*EXERCISE REQUIREMENTS*. All of the entries below need repeating exactly, apart from their images.

*** Begin section ***

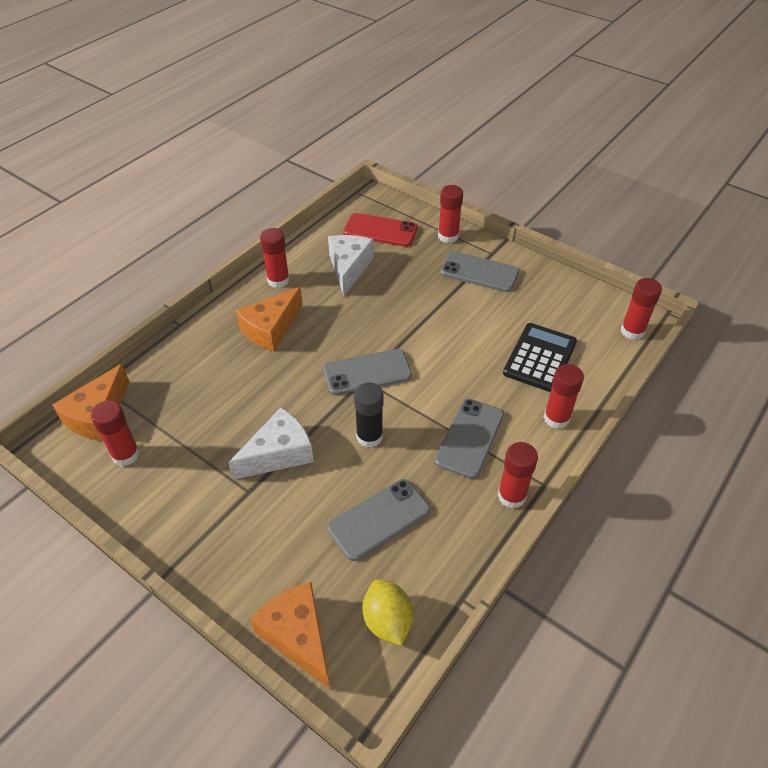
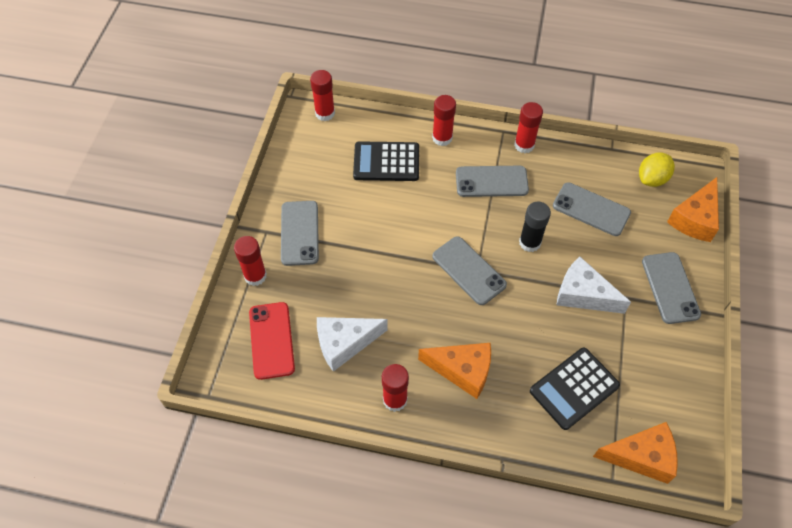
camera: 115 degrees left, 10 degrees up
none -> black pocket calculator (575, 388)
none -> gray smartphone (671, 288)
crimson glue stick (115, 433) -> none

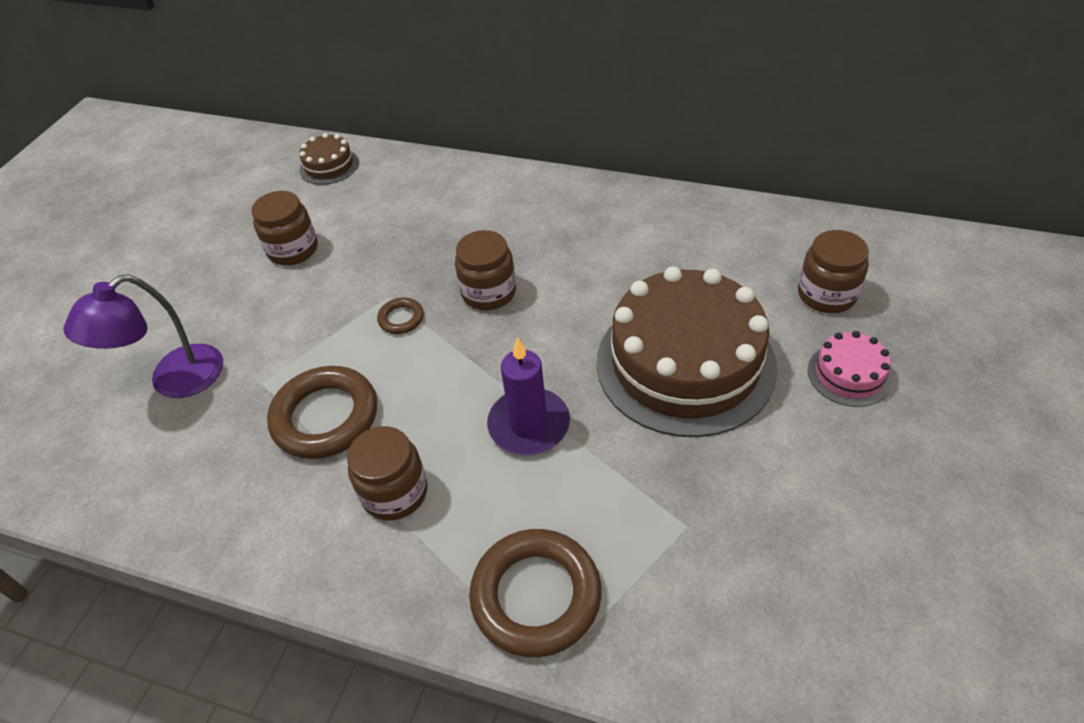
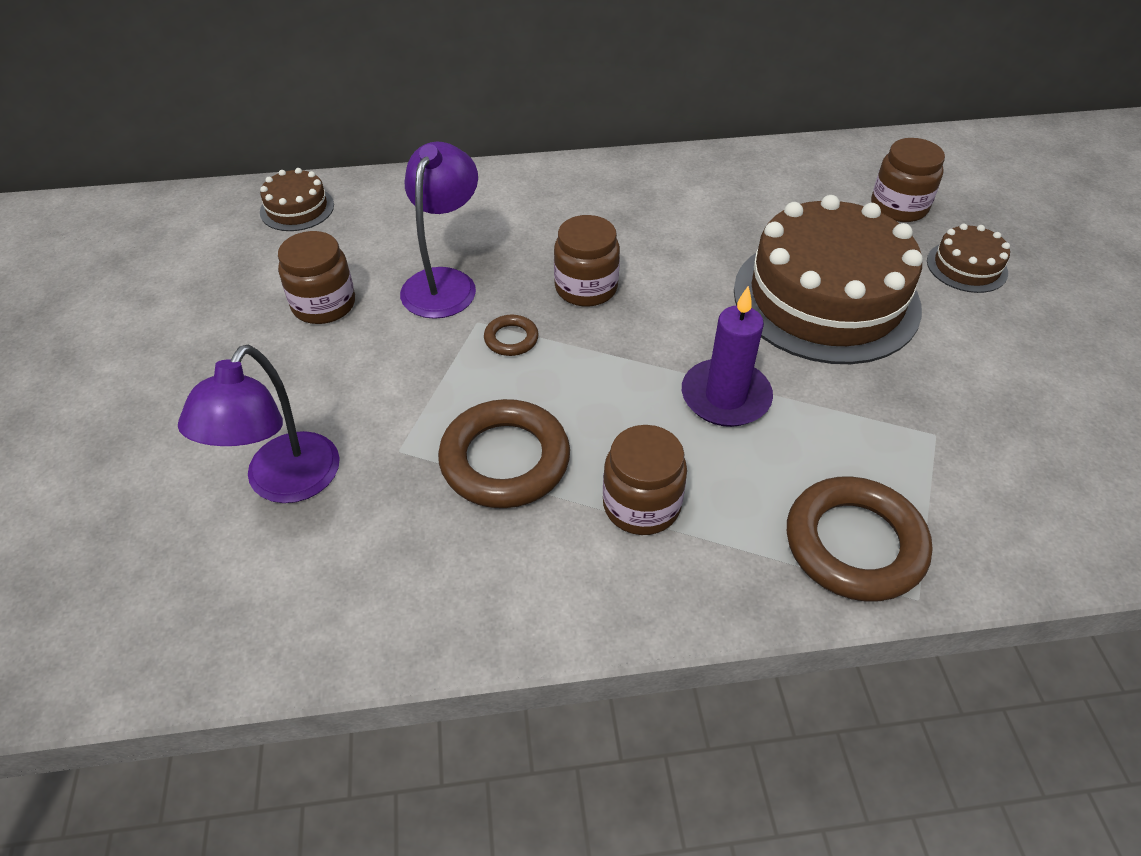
camera: 30 degrees left, 0 degrees up
none -> purple lamp (439, 230)
rosy layer cake (850, 369) -> brown layer cake (968, 258)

*** End section ***

*ANSWER AREA*.
camera: 115 degrees left, 10 degrees up
none -> black pocket calculator (575, 388)
none -> gray smartphone (671, 288)
crimson glue stick (115, 433) -> none

camera: 30 degrees left, 0 degrees up
none -> purple lamp (439, 230)
rosy layer cake (850, 369) -> brown layer cake (968, 258)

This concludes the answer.